▸ EXERCISE DESCRIPTION:
Output all of the data below exactly as given.

▸ DATA FOR REVIEW:
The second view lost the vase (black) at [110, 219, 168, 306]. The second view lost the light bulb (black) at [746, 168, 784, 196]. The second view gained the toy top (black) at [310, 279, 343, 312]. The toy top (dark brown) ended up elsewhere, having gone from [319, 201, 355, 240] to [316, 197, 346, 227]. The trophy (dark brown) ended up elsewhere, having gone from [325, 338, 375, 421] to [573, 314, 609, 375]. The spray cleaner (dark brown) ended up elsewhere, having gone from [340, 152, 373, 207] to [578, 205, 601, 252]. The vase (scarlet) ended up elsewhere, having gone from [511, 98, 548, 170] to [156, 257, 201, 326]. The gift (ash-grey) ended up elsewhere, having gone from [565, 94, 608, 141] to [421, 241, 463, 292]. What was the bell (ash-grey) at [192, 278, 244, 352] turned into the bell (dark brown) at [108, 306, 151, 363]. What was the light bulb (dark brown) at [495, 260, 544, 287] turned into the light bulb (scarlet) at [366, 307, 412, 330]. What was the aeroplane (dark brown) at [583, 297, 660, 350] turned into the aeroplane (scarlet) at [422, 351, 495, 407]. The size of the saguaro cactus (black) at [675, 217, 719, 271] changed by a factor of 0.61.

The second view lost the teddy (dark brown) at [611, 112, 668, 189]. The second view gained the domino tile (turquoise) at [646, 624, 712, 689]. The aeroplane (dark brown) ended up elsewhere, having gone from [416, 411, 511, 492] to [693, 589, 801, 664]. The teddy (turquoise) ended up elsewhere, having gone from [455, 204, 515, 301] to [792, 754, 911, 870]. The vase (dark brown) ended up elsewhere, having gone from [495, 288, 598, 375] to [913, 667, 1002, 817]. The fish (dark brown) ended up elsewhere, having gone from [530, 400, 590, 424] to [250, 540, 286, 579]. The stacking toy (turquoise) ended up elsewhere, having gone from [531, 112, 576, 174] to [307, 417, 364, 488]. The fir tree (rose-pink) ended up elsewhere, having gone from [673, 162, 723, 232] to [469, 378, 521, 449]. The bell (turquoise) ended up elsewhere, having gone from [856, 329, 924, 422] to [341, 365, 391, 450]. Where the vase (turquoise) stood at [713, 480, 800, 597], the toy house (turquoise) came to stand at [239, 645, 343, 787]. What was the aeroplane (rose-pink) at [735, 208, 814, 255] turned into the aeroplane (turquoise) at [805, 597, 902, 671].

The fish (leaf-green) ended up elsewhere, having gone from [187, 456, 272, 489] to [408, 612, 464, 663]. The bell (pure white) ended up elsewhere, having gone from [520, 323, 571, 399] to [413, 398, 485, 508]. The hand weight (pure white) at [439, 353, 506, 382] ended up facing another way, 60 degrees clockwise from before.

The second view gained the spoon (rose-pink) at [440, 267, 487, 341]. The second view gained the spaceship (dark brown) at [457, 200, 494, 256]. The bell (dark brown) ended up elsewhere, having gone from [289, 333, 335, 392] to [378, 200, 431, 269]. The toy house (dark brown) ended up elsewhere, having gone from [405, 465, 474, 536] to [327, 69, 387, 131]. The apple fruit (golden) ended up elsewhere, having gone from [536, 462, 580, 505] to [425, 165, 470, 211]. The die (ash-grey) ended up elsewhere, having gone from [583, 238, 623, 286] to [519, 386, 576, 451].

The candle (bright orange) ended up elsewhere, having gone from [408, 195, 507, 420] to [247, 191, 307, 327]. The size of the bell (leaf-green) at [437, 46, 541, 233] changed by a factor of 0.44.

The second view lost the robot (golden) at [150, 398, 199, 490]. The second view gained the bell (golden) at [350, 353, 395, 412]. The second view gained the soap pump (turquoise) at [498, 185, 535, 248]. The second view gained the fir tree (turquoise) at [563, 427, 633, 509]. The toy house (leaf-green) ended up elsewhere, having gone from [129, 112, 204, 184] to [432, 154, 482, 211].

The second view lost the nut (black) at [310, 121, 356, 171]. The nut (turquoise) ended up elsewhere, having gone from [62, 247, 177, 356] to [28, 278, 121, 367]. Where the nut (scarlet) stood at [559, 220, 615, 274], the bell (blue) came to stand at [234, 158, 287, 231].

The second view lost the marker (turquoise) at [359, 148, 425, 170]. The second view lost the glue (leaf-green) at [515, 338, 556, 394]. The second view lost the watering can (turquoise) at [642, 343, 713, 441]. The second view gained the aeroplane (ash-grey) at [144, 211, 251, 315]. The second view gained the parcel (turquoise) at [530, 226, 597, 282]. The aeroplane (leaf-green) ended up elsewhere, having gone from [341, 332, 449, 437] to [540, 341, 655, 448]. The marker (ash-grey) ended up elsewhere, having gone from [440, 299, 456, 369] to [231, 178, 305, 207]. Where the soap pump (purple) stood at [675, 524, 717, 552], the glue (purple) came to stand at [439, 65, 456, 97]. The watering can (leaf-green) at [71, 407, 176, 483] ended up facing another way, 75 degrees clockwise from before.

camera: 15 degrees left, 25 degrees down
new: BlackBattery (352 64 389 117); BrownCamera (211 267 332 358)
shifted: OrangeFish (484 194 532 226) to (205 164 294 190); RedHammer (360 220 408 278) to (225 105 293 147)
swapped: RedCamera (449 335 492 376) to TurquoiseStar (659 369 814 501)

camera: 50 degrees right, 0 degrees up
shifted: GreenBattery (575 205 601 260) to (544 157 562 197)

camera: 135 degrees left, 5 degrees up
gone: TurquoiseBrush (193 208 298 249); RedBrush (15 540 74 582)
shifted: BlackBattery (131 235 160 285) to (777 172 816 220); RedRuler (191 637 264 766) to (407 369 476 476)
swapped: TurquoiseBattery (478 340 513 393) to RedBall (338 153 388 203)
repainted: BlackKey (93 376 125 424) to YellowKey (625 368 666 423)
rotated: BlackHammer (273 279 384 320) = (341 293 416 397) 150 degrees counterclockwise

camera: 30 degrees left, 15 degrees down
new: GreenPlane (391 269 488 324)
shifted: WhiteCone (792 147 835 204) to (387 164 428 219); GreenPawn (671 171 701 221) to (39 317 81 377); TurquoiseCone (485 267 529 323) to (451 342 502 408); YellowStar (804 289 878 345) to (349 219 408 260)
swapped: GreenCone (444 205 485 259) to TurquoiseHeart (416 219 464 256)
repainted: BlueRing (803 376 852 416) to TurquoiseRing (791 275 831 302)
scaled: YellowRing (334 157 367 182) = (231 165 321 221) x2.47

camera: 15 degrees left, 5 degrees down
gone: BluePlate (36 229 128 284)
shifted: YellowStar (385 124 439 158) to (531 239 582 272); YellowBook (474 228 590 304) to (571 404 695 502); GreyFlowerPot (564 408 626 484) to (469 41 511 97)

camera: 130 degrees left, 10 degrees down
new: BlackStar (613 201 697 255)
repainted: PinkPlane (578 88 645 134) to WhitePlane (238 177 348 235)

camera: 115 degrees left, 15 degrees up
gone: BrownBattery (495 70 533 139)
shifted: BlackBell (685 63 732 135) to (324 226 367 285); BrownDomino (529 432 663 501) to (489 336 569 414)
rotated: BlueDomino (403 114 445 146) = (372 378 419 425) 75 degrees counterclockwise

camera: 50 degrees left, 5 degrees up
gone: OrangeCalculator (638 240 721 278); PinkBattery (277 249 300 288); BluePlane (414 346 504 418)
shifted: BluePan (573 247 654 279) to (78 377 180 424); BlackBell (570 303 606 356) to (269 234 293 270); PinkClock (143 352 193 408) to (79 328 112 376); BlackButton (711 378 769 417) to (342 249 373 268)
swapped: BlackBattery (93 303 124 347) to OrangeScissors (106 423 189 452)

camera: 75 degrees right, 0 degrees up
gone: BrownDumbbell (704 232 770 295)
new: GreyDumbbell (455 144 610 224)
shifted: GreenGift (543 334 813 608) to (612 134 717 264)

▸ SOLUTION TO THIS PROBLEM:
The second view lost the vase (black) at [110, 219, 168, 306]. The second view lost the light bulb (black) at [746, 168, 784, 196]. The second view gained the toy top (black) at [310, 279, 343, 312]. The toy top (dark brown) ended up elsewhere, having gone from [319, 201, 355, 240] to [316, 197, 346, 227]. The trophy (dark brown) ended up elsewhere, having gone from [325, 338, 375, 421] to [573, 314, 609, 375]. The spray cleaner (dark brown) ended up elsewhere, having gone from [340, 152, 373, 207] to [578, 205, 601, 252]. The vase (scarlet) ended up elsewhere, having gone from [511, 98, 548, 170] to [156, 257, 201, 326]. The gift (ash-grey) ended up elsewhere, having gone from [565, 94, 608, 141] to [421, 241, 463, 292]. What was the bell (ash-grey) at [192, 278, 244, 352] turned into the bell (dark brown) at [108, 306, 151, 363]. What was the light bulb (dark brown) at [495, 260, 544, 287] turned into the light bulb (scarlet) at [366, 307, 412, 330]. What was the aeroplane (dark brown) at [583, 297, 660, 350] turned into the aeroplane (scarlet) at [422, 351, 495, 407]. The size of the saguaro cactus (black) at [675, 217, 719, 271] changed by a factor of 0.61.

The second view lost the teddy (dark brown) at [611, 112, 668, 189]. The second view gained the domino tile (turquoise) at [646, 624, 712, 689]. The aeroplane (dark brown) ended up elsewhere, having gone from [416, 411, 511, 492] to [693, 589, 801, 664]. The teddy (turquoise) ended up elsewhere, having gone from [455, 204, 515, 301] to [792, 754, 911, 870]. The vase (dark brown) ended up elsewhere, having gone from [495, 288, 598, 375] to [913, 667, 1002, 817]. The fish (dark brown) ended up elsewhere, having gone from [530, 400, 590, 424] to [250, 540, 286, 579]. The stacking toy (turquoise) ended up elsewhere, having gone from [531, 112, 576, 174] to [307, 417, 364, 488]. The fir tree (rose-pink) ended up elsewhere, having gone from [673, 162, 723, 232] to [469, 378, 521, 449]. The bell (turquoise) ended up elsewhere, having gone from [856, 329, 924, 422] to [341, 365, 391, 450]. Where the vase (turquoise) stood at [713, 480, 800, 597], the toy house (turquoise) came to stand at [239, 645, 343, 787]. What was the aeroplane (rose-pink) at [735, 208, 814, 255] turned into the aeroplane (turquoise) at [805, 597, 902, 671].

The fish (leaf-green) ended up elsewhere, having gone from [187, 456, 272, 489] to [408, 612, 464, 663]. The bell (pure white) ended up elsewhere, having gone from [520, 323, 571, 399] to [413, 398, 485, 508]. The hand weight (pure white) at [439, 353, 506, 382] ended up facing another way, 60 degrees clockwise from before.

The second view gained the spoon (rose-pink) at [440, 267, 487, 341]. The second view gained the spaceship (dark brown) at [457, 200, 494, 256]. The bell (dark brown) ended up elsewhere, having gone from [289, 333, 335, 392] to [378, 200, 431, 269]. The toy house (dark brown) ended up elsewhere, having gone from [405, 465, 474, 536] to [327, 69, 387, 131]. The apple fruit (golden) ended up elsewhere, having gone from [536, 462, 580, 505] to [425, 165, 470, 211]. The die (ash-grey) ended up elsewhere, having gone from [583, 238, 623, 286] to [519, 386, 576, 451].

The candle (bright orange) ended up elsewhere, having gone from [408, 195, 507, 420] to [247, 191, 307, 327]. The size of the bell (leaf-green) at [437, 46, 541, 233] changed by a factor of 0.44.

The second view lost the robot (golden) at [150, 398, 199, 490]. The second view gained the bell (golden) at [350, 353, 395, 412]. The second view gained the soap pump (turquoise) at [498, 185, 535, 248]. The second view gained the fir tree (turquoise) at [563, 427, 633, 509]. The toy house (leaf-green) ended up elsewhere, having gone from [129, 112, 204, 184] to [432, 154, 482, 211].

The second view lost the nut (black) at [310, 121, 356, 171]. The nut (turquoise) ended up elsewhere, having gone from [62, 247, 177, 356] to [28, 278, 121, 367]. Where the nut (scarlet) stood at [559, 220, 615, 274], the bell (blue) came to stand at [234, 158, 287, 231].

The second view lost the marker (turquoise) at [359, 148, 425, 170]. The second view lost the glue (leaf-green) at [515, 338, 556, 394]. The second view lost the watering can (turquoise) at [642, 343, 713, 441]. The second view gained the aeroplane (ash-grey) at [144, 211, 251, 315]. The second view gained the parcel (turquoise) at [530, 226, 597, 282]. The aeroplane (leaf-green) ended up elsewhere, having gone from [341, 332, 449, 437] to [540, 341, 655, 448]. The marker (ash-grey) ended up elsewhere, having gone from [440, 299, 456, 369] to [231, 178, 305, 207]. Where the soap pump (purple) stood at [675, 524, 717, 552], the glue (purple) came to stand at [439, 65, 456, 97]. The watering can (leaf-green) at [71, 407, 176, 483] ended up facing another way, 75 degrees clockwise from before.

camera: 15 degrees left, 25 degrees down
new: BlackBattery (352 64 389 117); BrownCamera (211 267 332 358)
shifted: OrangeFish (484 194 532 226) to (205 164 294 190); RedHammer (360 220 408 278) to (225 105 293 147)
swapped: RedCamera (449 335 492 376) to TurquoiseStar (659 369 814 501)

camera: 50 degrees right, 0 degrees up
shifted: GreenBattery (575 205 601 260) to (544 157 562 197)

camera: 135 degrees left, 5 degrees up
gone: TurquoiseBrush (193 208 298 249); RedBrush (15 540 74 582)
shifted: BlackBattery (131 235 160 285) to (777 172 816 220); RedRuler (191 637 264 766) to (407 369 476 476)
swapped: TurquoiseBattery (478 340 513 393) to RedBall (338 153 388 203)
repainted: BlackKey (93 376 125 424) to YellowKey (625 368 666 423)
rotated: BlackHammer (273 279 384 320) = (341 293 416 397) 150 degrees counterclockwise

camera: 30 degrees left, 15 degrees down
new: GreenPlane (391 269 488 324)
shifted: WhiteCone (792 147 835 204) to (387 164 428 219); GreenPawn (671 171 701 221) to (39 317 81 377); TurquoiseCone (485 267 529 323) to (451 342 502 408); YellowStar (804 289 878 345) to (349 219 408 260)
swapped: GreenCone (444 205 485 259) to TurquoiseHeart (416 219 464 256)
repainted: BlueRing (803 376 852 416) to TurquoiseRing (791 275 831 302)
scaled: YellowRing (334 157 367 182) = (231 165 321 221) x2.47

camera: 15 degrees left, 5 degrees down
gone: BluePlate (36 229 128 284)
shifted: YellowStar (385 124 439 158) to (531 239 582 272); YellowBook (474 228 590 304) to (571 404 695 502); GreyFlowerPot (564 408 626 484) to (469 41 511 97)

camera: 130 degrees left, 10 degrees down
new: BlackStar (613 201 697 255)
repainted: PinkPlane (578 88 645 134) to WhitePlane (238 177 348 235)

camera: 115 degrees left, 15 degrees up
gone: BrownBattery (495 70 533 139)
shifted: BlackBell (685 63 732 135) to (324 226 367 285); BrownDomino (529 432 663 501) to (489 336 569 414)
rotated: BlueDomino (403 114 445 146) = (372 378 419 425) 75 degrees counterclockwise

camera: 50 degrees left, 5 degrees up
gone: OrangeCalculator (638 240 721 278); PinkBattery (277 249 300 288); BluePlane (414 346 504 418)
shifted: BluePan (573 247 654 279) to (78 377 180 424); BlackBell (570 303 606 356) to (269 234 293 270); PinkClock (143 352 193 408) to (79 328 112 376); BlackButton (711 378 769 417) to (342 249 373 268)
swapped: BlackBattery (93 303 124 347) to OrangeScissors (106 423 189 452)

camera: 75 degrees right, 0 degrees up
gone: BrownDumbbell (704 232 770 295)
new: GreyDumbbell (455 144 610 224)
shifted: GreenGift (543 334 813 608) to (612 134 717 264)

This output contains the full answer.